■ **REQUIREMENT**:
Exactly the lines from the one holding "green cone: 0 -> 1" through the last line of the listing below must appear in the answer, and no pictures.

■ **THE RECORDS**:
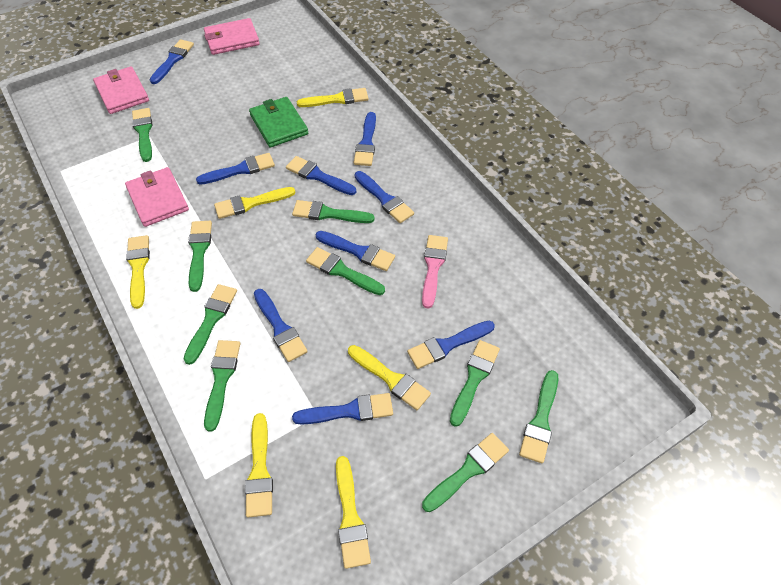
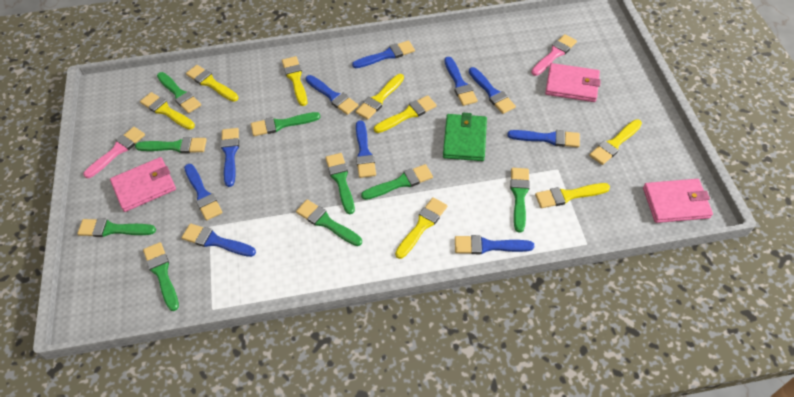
blue brush: 9 -> 10
pink brush: 1 -> 2
yellow brush: 6 -> 8

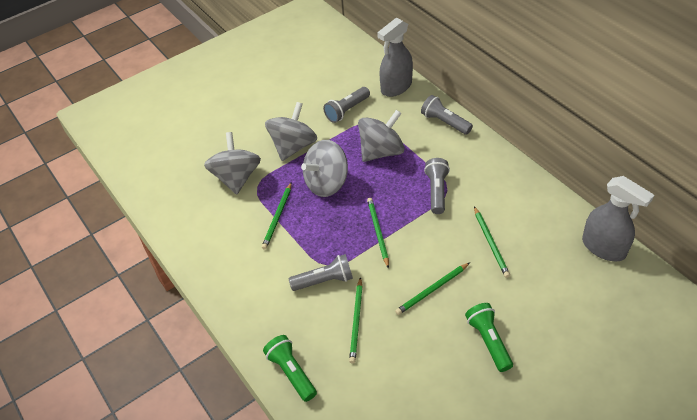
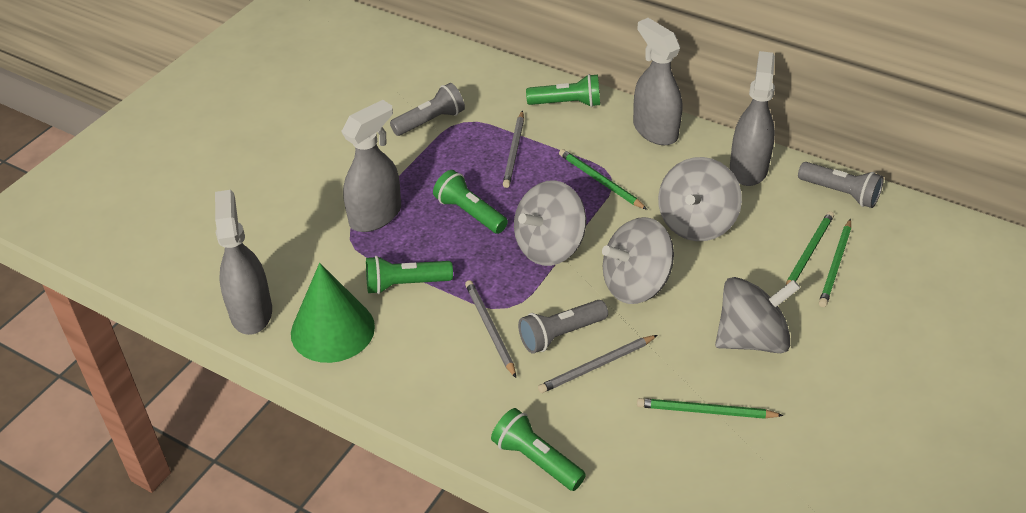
green cone: 0 -> 1
green flashlight: 2 -> 4
green pencil: 5 -> 4
grey flashlight: 4 -> 3
grey pencil: 0 -> 3
grey spray bottle: 2 -> 4

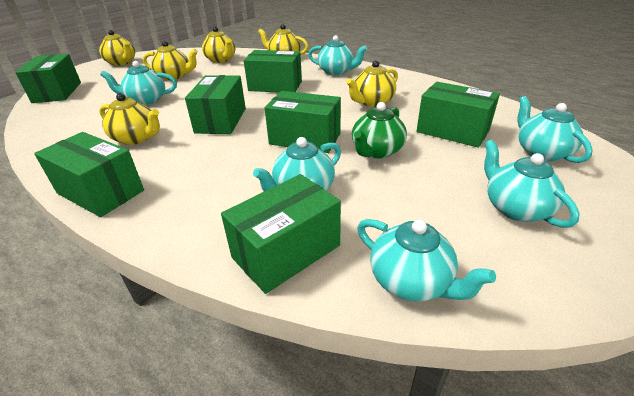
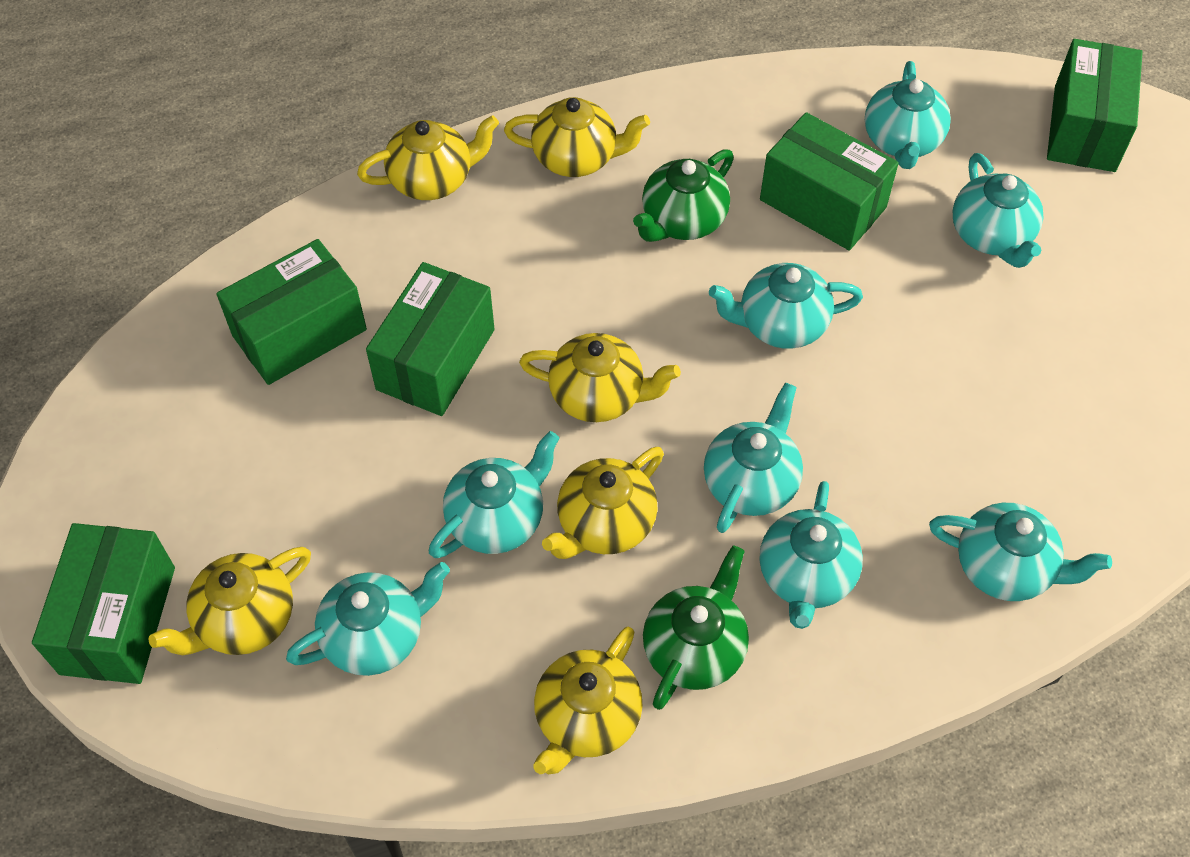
green box: 7 -> 5
green teapot: 1 -> 2
turquoise teapot: 6 -> 8

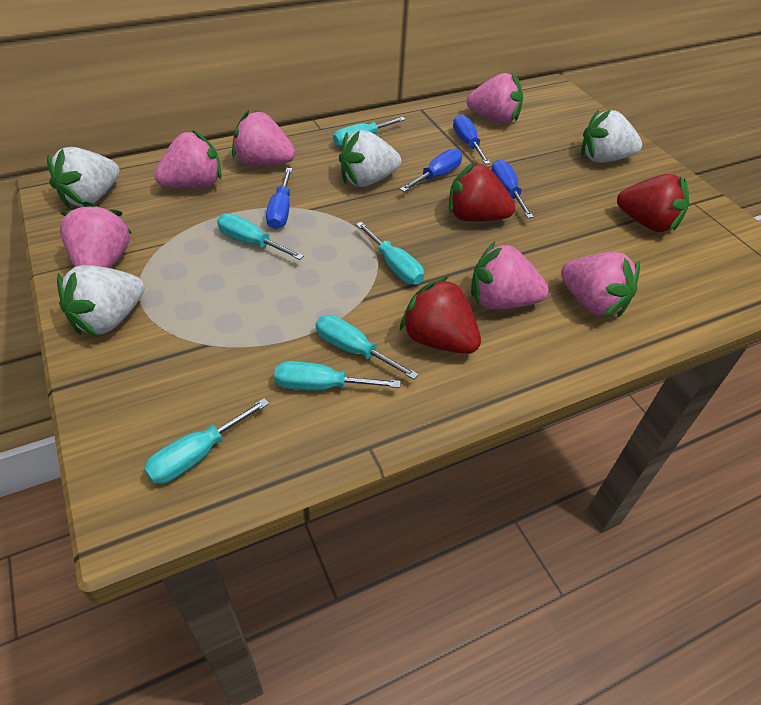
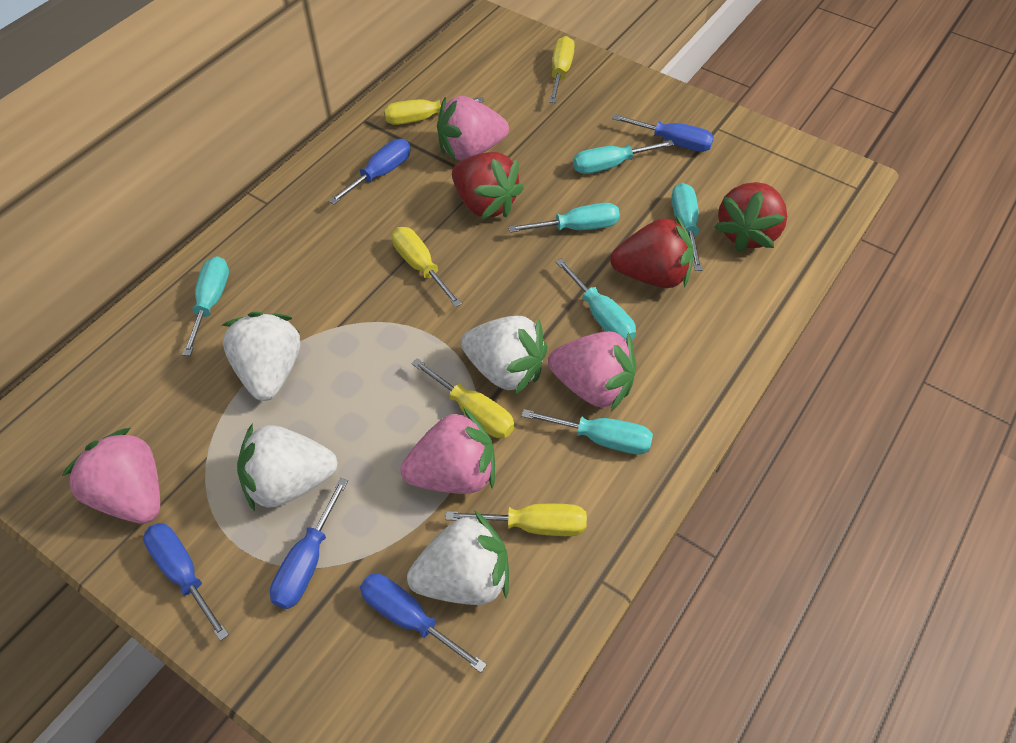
blue screwdriver: 4 -> 5
pink strawberry: 6 -> 4
yellow screwdriver: 0 -> 5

■ **COMPLETED TASK**:
green cone: 0 -> 1
green flashlight: 2 -> 4
green pencil: 5 -> 4
grey flashlight: 4 -> 3
grey pencil: 0 -> 3
grey spray bottle: 2 -> 4

green box: 7 -> 5
green teapot: 1 -> 2
turquoise teapot: 6 -> 8

blue screwdriver: 4 -> 5
pink strawberry: 6 -> 4
yellow screwdriver: 0 -> 5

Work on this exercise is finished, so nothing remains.